What is expected: Which lines run from the one containing "BUTTON pin SIG: D27 -> D5" to the end of the records? Write them out exactly, both ends included, and nothing else.

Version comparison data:
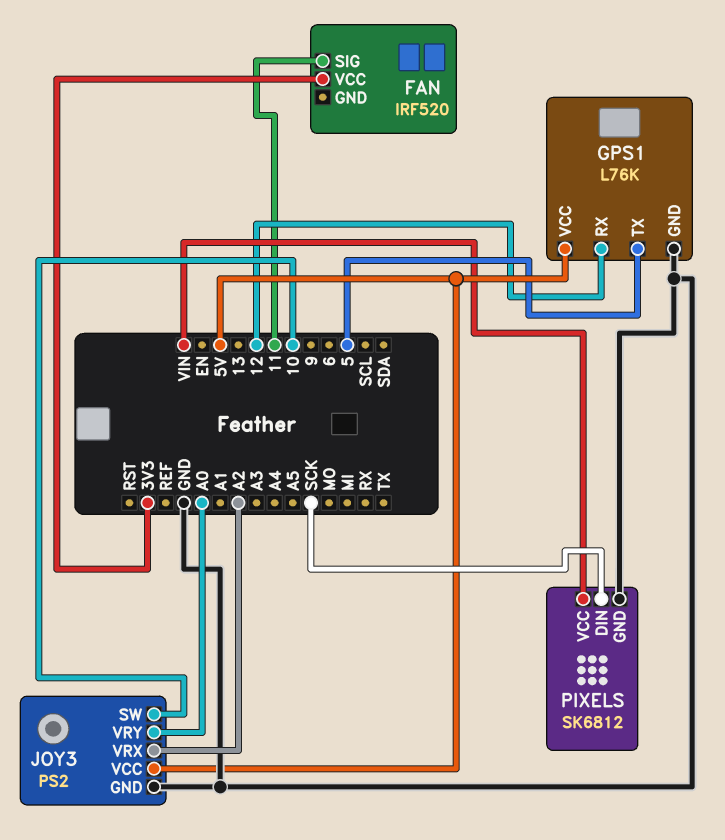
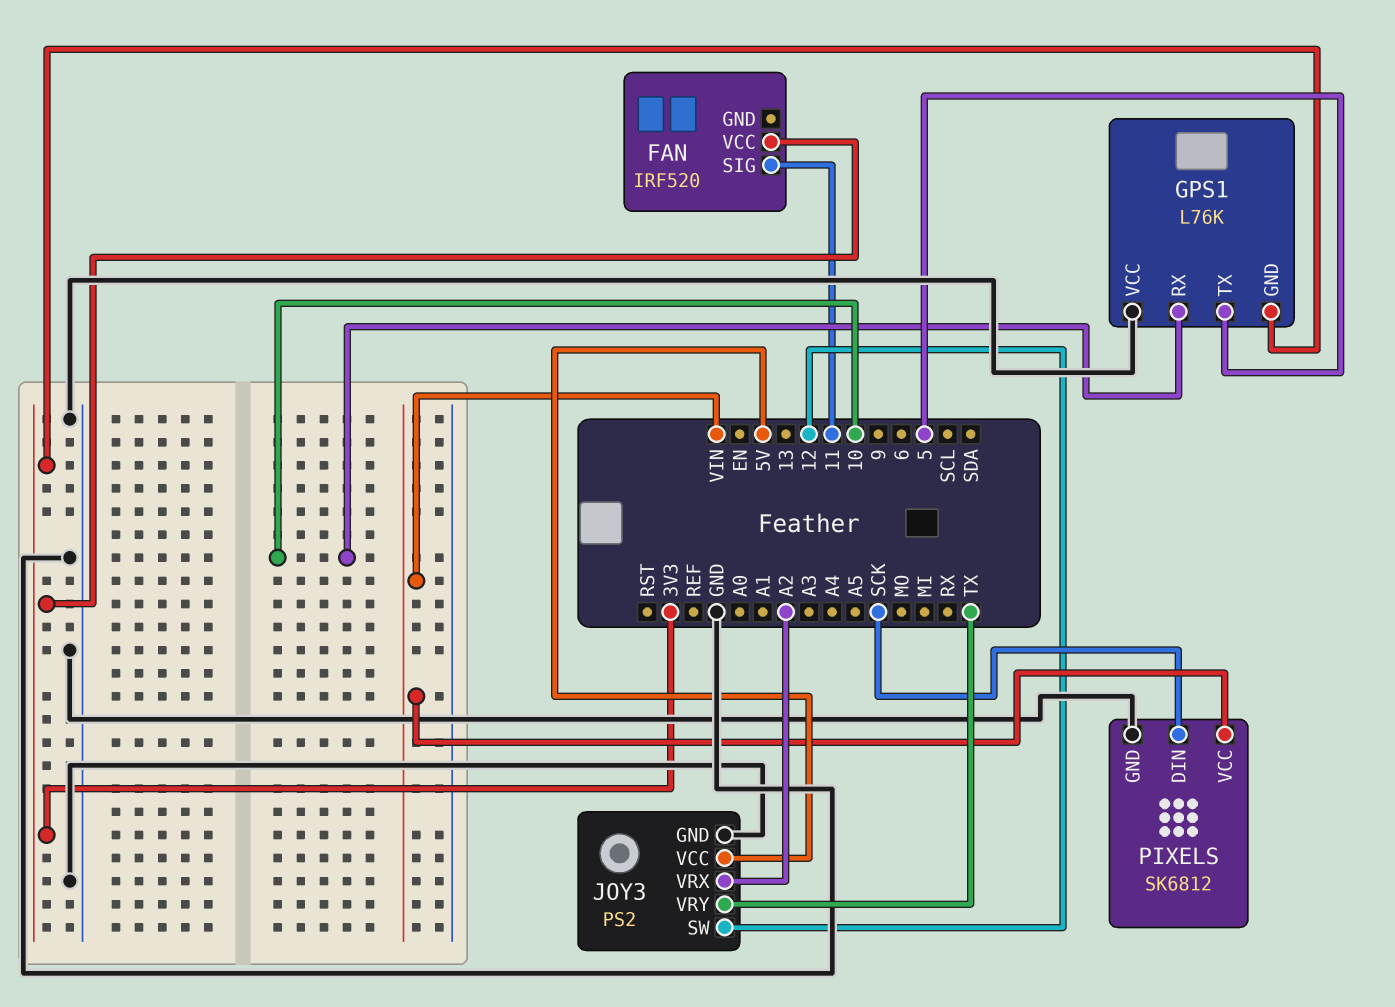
GPS1 pin GND: GND -> 3V3
GPS1 pin RX: 12 -> 10
GPS1 pin VCC: 5V -> GND
JOY3 pin SW: 10 -> 12
JOY3 pin VRY: A0 -> TX

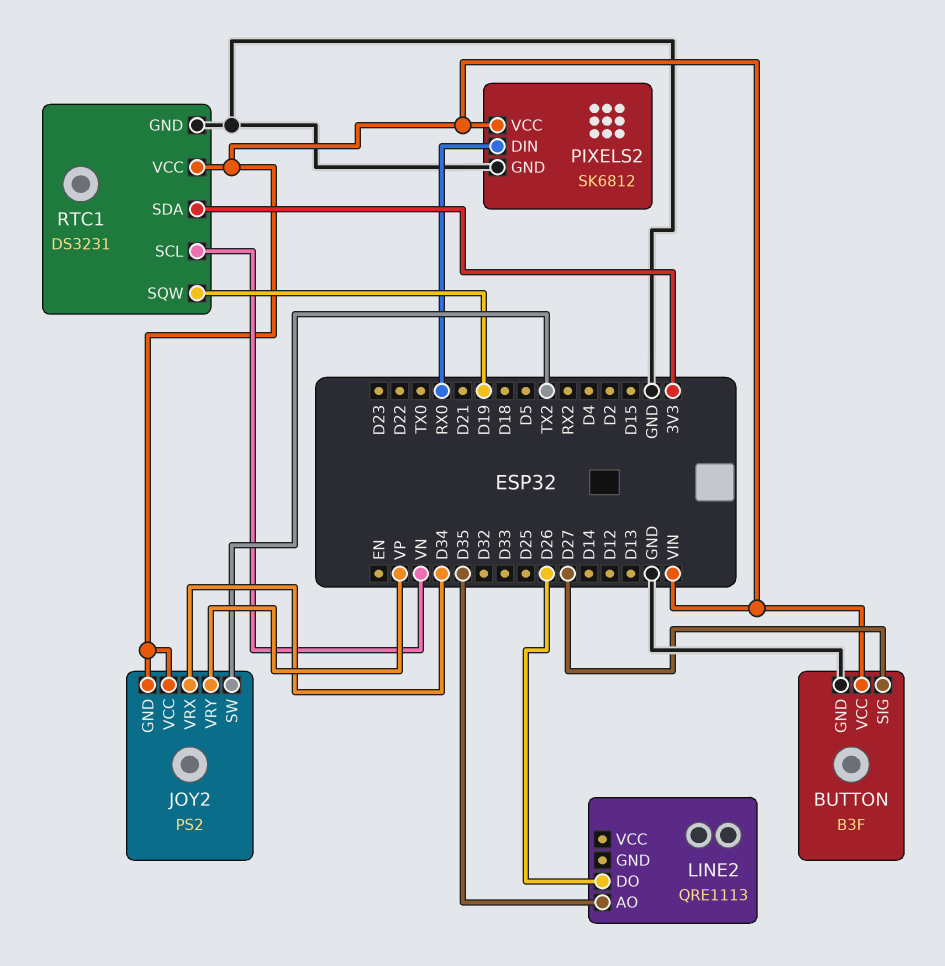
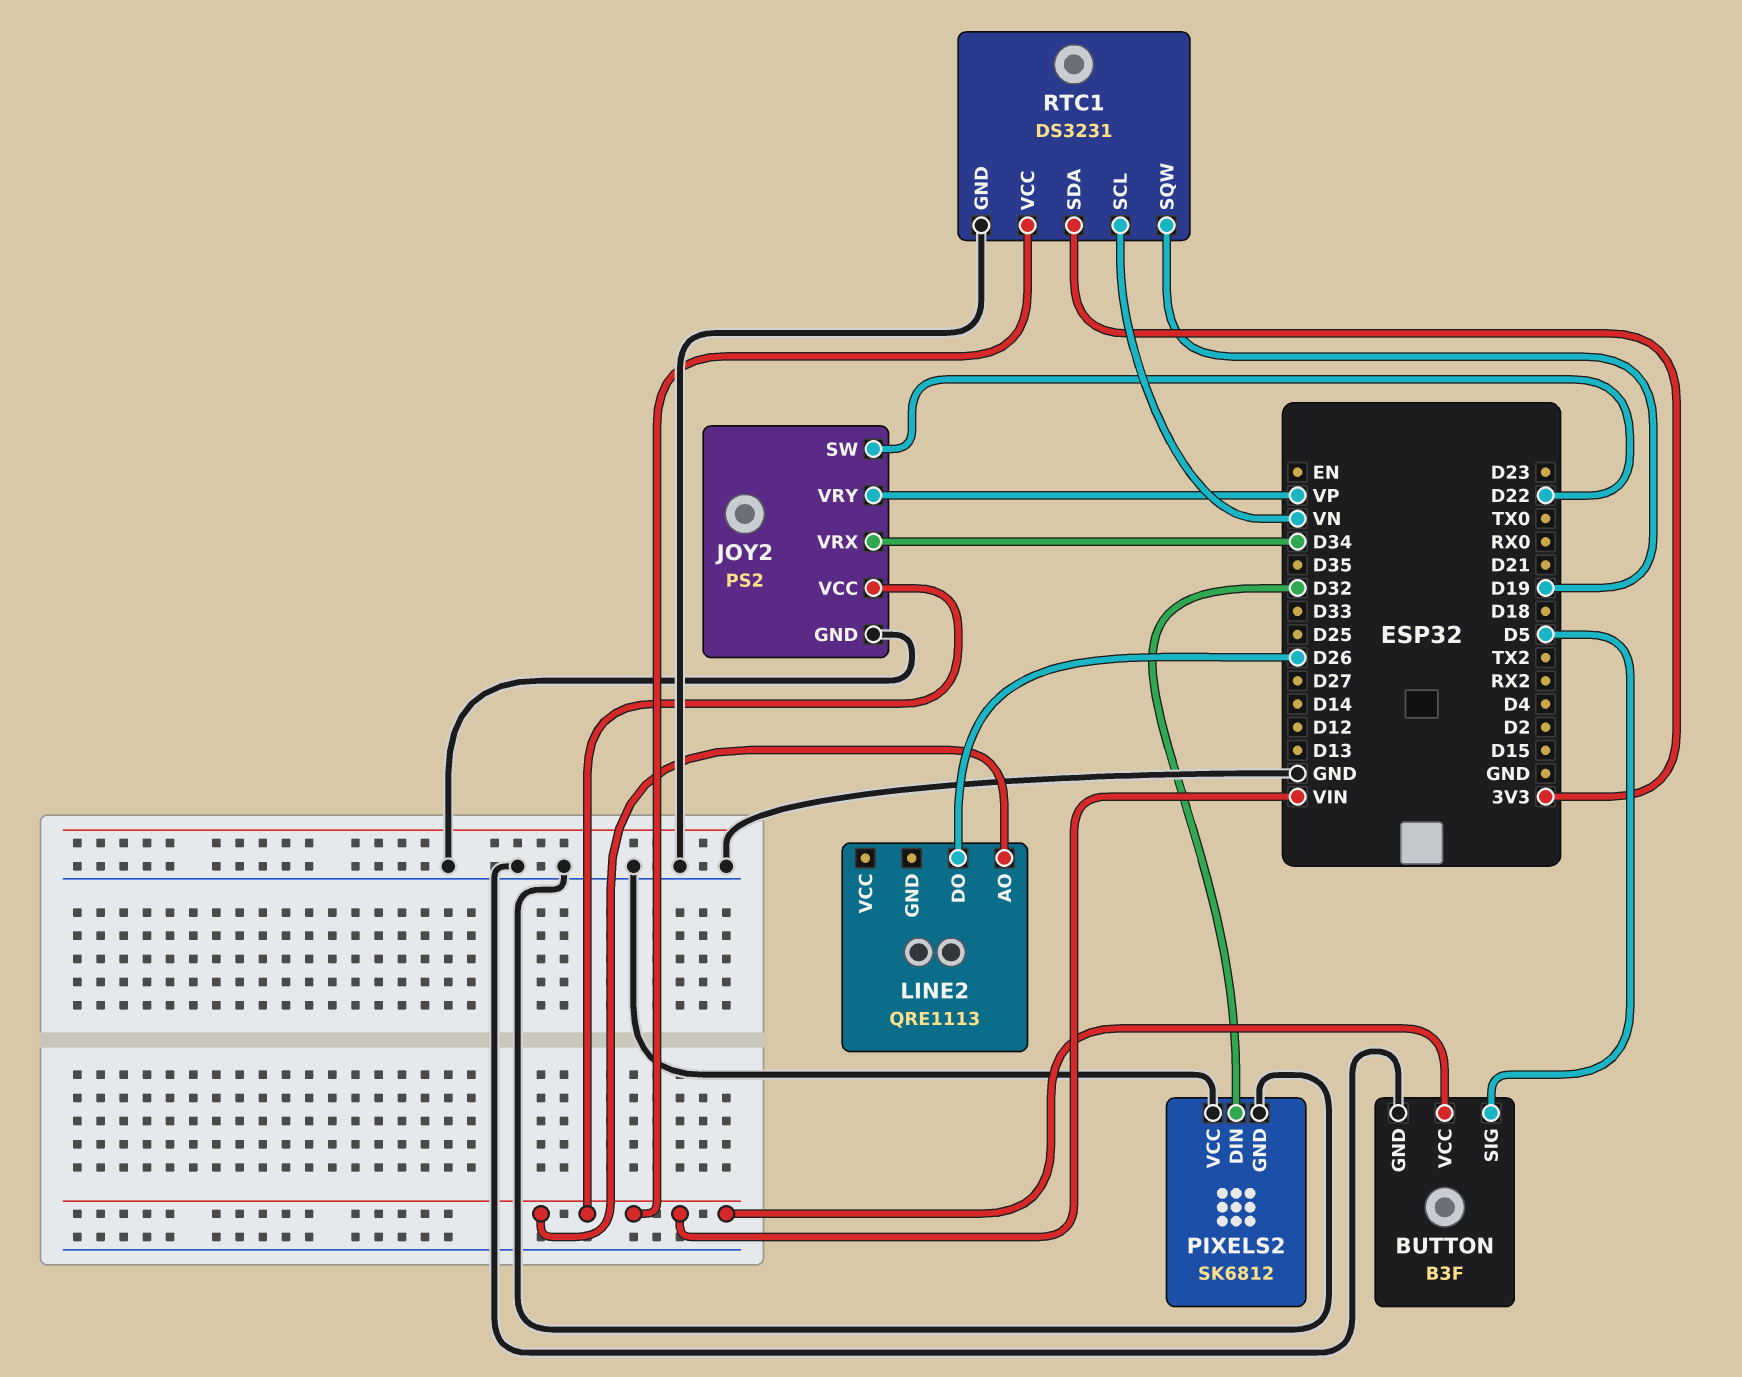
BUTTON pin SIG: D27 -> D5
JOY2 pin GND: VIN -> GND
JOY2 pin SW: TX2 -> D22
LINE2 pin AO: D35 -> VIN
PIXELS2 pin DIN: RX0 -> D32
PIXELS2 pin VCC: VIN -> GND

Exercise result:
BUTTON pin SIG: D27 -> D5
JOY2 pin GND: VIN -> GND
JOY2 pin SW: TX2 -> D22
LINE2 pin AO: D35 -> VIN
PIXELS2 pin DIN: RX0 -> D32
PIXELS2 pin VCC: VIN -> GND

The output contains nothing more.